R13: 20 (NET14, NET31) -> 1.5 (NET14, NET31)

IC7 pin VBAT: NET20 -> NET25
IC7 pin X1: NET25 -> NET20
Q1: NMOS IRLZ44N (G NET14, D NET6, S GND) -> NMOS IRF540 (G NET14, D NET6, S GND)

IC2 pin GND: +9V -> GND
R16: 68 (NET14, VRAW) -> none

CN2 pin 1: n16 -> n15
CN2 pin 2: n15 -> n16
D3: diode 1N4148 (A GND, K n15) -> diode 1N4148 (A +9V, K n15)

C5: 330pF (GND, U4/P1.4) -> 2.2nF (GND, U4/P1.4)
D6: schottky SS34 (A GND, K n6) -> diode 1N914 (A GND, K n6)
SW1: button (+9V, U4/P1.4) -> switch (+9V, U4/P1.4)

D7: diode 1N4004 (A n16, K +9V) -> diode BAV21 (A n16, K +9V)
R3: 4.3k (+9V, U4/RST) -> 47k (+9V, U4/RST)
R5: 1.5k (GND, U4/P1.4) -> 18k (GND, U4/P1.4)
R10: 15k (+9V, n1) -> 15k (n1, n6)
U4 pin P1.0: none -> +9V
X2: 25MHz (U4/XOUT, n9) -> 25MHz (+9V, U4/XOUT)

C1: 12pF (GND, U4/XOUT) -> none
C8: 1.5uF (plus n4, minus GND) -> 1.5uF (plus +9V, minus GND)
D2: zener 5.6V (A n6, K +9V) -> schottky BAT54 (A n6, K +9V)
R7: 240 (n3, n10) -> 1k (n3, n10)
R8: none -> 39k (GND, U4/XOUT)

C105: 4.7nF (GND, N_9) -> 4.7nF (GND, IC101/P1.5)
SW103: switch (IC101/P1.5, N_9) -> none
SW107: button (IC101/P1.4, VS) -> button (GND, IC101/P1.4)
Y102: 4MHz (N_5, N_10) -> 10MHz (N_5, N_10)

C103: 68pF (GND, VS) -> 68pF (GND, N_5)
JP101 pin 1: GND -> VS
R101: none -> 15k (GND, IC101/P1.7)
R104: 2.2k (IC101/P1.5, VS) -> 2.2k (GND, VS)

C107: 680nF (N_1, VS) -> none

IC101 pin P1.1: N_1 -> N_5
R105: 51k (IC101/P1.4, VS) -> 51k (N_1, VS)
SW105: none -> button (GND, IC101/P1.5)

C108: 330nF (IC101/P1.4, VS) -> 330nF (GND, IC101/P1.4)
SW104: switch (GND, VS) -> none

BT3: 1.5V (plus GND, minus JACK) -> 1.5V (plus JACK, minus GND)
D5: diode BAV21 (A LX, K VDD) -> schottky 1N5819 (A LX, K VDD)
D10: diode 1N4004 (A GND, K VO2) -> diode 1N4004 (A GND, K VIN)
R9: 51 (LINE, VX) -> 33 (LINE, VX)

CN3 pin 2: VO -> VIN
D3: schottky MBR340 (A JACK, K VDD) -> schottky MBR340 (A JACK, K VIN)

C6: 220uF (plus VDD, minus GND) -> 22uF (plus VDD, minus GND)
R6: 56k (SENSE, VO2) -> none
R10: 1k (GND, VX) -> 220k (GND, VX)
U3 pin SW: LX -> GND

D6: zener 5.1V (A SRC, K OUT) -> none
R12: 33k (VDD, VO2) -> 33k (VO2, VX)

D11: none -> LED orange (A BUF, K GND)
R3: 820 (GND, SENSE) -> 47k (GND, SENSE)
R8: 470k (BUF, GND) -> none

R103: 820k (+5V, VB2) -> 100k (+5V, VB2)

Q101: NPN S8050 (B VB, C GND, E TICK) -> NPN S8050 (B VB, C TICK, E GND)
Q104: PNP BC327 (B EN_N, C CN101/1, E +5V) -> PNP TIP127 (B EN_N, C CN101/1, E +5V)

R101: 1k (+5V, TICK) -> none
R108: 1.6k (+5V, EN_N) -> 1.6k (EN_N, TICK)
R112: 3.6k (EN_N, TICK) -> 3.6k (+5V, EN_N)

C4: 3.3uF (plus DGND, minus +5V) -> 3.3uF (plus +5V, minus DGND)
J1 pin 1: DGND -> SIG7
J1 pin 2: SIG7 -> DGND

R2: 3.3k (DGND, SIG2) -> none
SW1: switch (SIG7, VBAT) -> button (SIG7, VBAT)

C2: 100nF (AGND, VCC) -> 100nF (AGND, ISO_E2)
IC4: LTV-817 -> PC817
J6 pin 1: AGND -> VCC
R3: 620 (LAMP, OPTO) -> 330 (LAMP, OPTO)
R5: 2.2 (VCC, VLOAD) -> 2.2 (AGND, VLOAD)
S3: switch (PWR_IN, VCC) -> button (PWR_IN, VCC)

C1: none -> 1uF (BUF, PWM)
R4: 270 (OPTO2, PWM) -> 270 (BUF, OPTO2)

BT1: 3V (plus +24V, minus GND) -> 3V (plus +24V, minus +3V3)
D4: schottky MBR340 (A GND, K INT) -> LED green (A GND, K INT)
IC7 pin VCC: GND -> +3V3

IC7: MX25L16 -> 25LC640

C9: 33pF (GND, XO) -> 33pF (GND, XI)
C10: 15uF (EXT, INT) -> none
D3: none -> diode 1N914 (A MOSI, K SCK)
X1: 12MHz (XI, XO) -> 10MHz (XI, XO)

-.-.-

What is expected: Only one span is wanted. It runs from the first line of the listing through the line with "R10: 15k (+9V, n1) -> 15k (n1, n6)", and each line must match exactly.

Written response:
R13: 20 (NET14, NET31) -> 1.5 (NET14, NET31)

IC7 pin VBAT: NET20 -> NET25
IC7 pin X1: NET25 -> NET20
Q1: NMOS IRLZ44N (G NET14, D NET6, S GND) -> NMOS IRF540 (G NET14, D NET6, S GND)

IC2 pin GND: +9V -> GND
R16: 68 (NET14, VRAW) -> none

CN2 pin 1: n16 -> n15
CN2 pin 2: n15 -> n16
D3: diode 1N4148 (A GND, K n15) -> diode 1N4148 (A +9V, K n15)

C5: 330pF (GND, U4/P1.4) -> 2.2nF (GND, U4/P1.4)
D6: schottky SS34 (A GND, K n6) -> diode 1N914 (A GND, K n6)
SW1: button (+9V, U4/P1.4) -> switch (+9V, U4/P1.4)

D7: diode 1N4004 (A n16, K +9V) -> diode BAV21 (A n16, K +9V)
R3: 4.3k (+9V, U4/RST) -> 47k (+9V, U4/RST)
R5: 1.5k (GND, U4/P1.4) -> 18k (GND, U4/P1.4)
R10: 15k (+9V, n1) -> 15k (n1, n6)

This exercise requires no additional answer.